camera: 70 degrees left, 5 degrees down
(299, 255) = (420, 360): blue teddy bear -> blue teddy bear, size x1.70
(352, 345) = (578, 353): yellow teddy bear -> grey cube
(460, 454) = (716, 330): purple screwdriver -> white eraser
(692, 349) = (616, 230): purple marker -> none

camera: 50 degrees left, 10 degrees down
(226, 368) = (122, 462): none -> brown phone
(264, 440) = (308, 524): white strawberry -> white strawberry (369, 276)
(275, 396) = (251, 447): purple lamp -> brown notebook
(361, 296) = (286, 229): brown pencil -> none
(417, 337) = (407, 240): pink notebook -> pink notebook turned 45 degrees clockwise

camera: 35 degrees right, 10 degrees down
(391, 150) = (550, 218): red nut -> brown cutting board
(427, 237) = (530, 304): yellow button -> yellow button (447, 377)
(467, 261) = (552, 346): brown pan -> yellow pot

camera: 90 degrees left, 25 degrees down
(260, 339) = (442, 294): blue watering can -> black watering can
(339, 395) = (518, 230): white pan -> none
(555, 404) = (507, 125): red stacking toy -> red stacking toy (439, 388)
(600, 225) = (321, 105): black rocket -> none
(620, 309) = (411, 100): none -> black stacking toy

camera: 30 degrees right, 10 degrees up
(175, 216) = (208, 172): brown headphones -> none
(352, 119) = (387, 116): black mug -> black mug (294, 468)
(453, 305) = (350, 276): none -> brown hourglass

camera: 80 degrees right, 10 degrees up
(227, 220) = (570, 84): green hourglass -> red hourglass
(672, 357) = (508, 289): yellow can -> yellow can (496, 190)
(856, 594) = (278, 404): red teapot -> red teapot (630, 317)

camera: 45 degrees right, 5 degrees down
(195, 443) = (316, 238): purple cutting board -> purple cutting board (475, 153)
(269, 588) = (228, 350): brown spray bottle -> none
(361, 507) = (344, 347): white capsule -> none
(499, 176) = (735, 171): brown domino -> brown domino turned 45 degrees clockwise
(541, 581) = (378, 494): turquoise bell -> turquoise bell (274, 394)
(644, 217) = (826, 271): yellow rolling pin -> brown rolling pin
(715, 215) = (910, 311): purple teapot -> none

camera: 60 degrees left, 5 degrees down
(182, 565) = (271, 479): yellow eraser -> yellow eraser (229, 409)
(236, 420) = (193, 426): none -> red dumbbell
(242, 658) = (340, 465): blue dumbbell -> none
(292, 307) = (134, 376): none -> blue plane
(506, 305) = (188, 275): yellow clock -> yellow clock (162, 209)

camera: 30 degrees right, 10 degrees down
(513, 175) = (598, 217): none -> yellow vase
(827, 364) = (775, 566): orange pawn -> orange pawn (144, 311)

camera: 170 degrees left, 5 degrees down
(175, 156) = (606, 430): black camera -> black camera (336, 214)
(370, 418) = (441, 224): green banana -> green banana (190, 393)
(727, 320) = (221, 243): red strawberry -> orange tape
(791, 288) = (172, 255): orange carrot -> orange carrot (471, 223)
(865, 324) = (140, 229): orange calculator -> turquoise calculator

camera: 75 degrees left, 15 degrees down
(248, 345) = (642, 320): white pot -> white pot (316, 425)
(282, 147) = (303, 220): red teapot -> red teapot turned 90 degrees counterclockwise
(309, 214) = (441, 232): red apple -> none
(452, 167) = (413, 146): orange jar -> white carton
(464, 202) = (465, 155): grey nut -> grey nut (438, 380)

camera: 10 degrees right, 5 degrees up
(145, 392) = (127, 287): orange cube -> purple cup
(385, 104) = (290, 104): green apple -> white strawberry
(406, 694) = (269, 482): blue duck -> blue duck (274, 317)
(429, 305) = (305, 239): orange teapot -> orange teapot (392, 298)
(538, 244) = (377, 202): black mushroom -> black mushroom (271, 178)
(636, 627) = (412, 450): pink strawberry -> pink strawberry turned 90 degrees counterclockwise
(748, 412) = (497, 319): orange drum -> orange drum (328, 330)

--- --- ---

◆ What to work on ◆
Without omitting anything, set down all the entries above again.

◆ Answer area ◆
camera: 70 degrees left, 5 degrees down
(299, 255) = (420, 360): blue teddy bear -> blue teddy bear, size x1.70
(352, 345) = (578, 353): yellow teddy bear -> grey cube
(460, 454) = (716, 330): purple screwdriver -> white eraser
(692, 349) = (616, 230): purple marker -> none

camera: 50 degrees left, 10 degrees down
(226, 368) = (122, 462): none -> brown phone
(264, 440) = (308, 524): white strawberry -> white strawberry (369, 276)
(275, 396) = (251, 447): purple lamp -> brown notebook
(361, 296) = (286, 229): brown pencil -> none
(417, 337) = (407, 240): pink notebook -> pink notebook turned 45 degrees clockwise

camera: 35 degrees right, 10 degrees down
(391, 150) = (550, 218): red nut -> brown cutting board
(427, 237) = (530, 304): yellow button -> yellow button (447, 377)
(467, 261) = (552, 346): brown pan -> yellow pot

camera: 90 degrees left, 25 degrees down
(260, 339) = (442, 294): blue watering can -> black watering can
(339, 395) = (518, 230): white pan -> none
(555, 404) = (507, 125): red stacking toy -> red stacking toy (439, 388)
(600, 225) = (321, 105): black rocket -> none
(620, 309) = (411, 100): none -> black stacking toy

camera: 30 degrees right, 10 degrees up
(175, 216) = (208, 172): brown headphones -> none
(352, 119) = (387, 116): black mug -> black mug (294, 468)
(453, 305) = (350, 276): none -> brown hourglass

camera: 80 degrees right, 10 degrees up
(227, 220) = (570, 84): green hourglass -> red hourglass
(672, 357) = (508, 289): yellow can -> yellow can (496, 190)
(856, 594) = (278, 404): red teapot -> red teapot (630, 317)

camera: 45 degrees right, 5 degrees down
(195, 443) = (316, 238): purple cutting board -> purple cutting board (475, 153)
(269, 588) = (228, 350): brown spray bottle -> none
(361, 507) = (344, 347): white capsule -> none
(499, 176) = (735, 171): brown domino -> brown domino turned 45 degrees clockwise
(541, 581) = (378, 494): turquoise bell -> turquoise bell (274, 394)
(644, 217) = (826, 271): yellow rolling pin -> brown rolling pin
(715, 215) = (910, 311): purple teapot -> none

camera: 60 degrees left, 5 degrees down
(182, 565) = (271, 479): yellow eraser -> yellow eraser (229, 409)
(236, 420) = (193, 426): none -> red dumbbell
(242, 658) = (340, 465): blue dumbbell -> none
(292, 307) = (134, 376): none -> blue plane
(506, 305) = (188, 275): yellow clock -> yellow clock (162, 209)

camera: 30 degrees right, 10 degrees down
(513, 175) = (598, 217): none -> yellow vase
(827, 364) = (775, 566): orange pawn -> orange pawn (144, 311)

camera: 170 degrees left, 5 degrees down
(175, 156) = (606, 430): black camera -> black camera (336, 214)
(370, 418) = (441, 224): green banana -> green banana (190, 393)
(727, 320) = (221, 243): red strawberry -> orange tape
(791, 288) = (172, 255): orange carrot -> orange carrot (471, 223)
(865, 324) = (140, 229): orange calculator -> turquoise calculator

camera: 75 degrees left, 15 degrees down
(248, 345) = (642, 320): white pot -> white pot (316, 425)
(282, 147) = (303, 220): red teapot -> red teapot turned 90 degrees counterclockwise
(309, 214) = (441, 232): red apple -> none
(452, 167) = (413, 146): orange jar -> white carton
(464, 202) = (465, 155): grey nut -> grey nut (438, 380)

camera: 10 degrees right, 5 degrees up
(145, 392) = (127, 287): orange cube -> purple cup
(385, 104) = (290, 104): green apple -> white strawberry
(406, 694) = (269, 482): blue duck -> blue duck (274, 317)
(429, 305) = (305, 239): orange teapot -> orange teapot (392, 298)
(538, 244) = (377, 202): black mushroom -> black mushroom (271, 178)
(636, 627) = (412, 450): pink strawberry -> pink strawberry turned 90 degrees counterclockwise
(748, 412) = (497, 319): orange drum -> orange drum (328, 330)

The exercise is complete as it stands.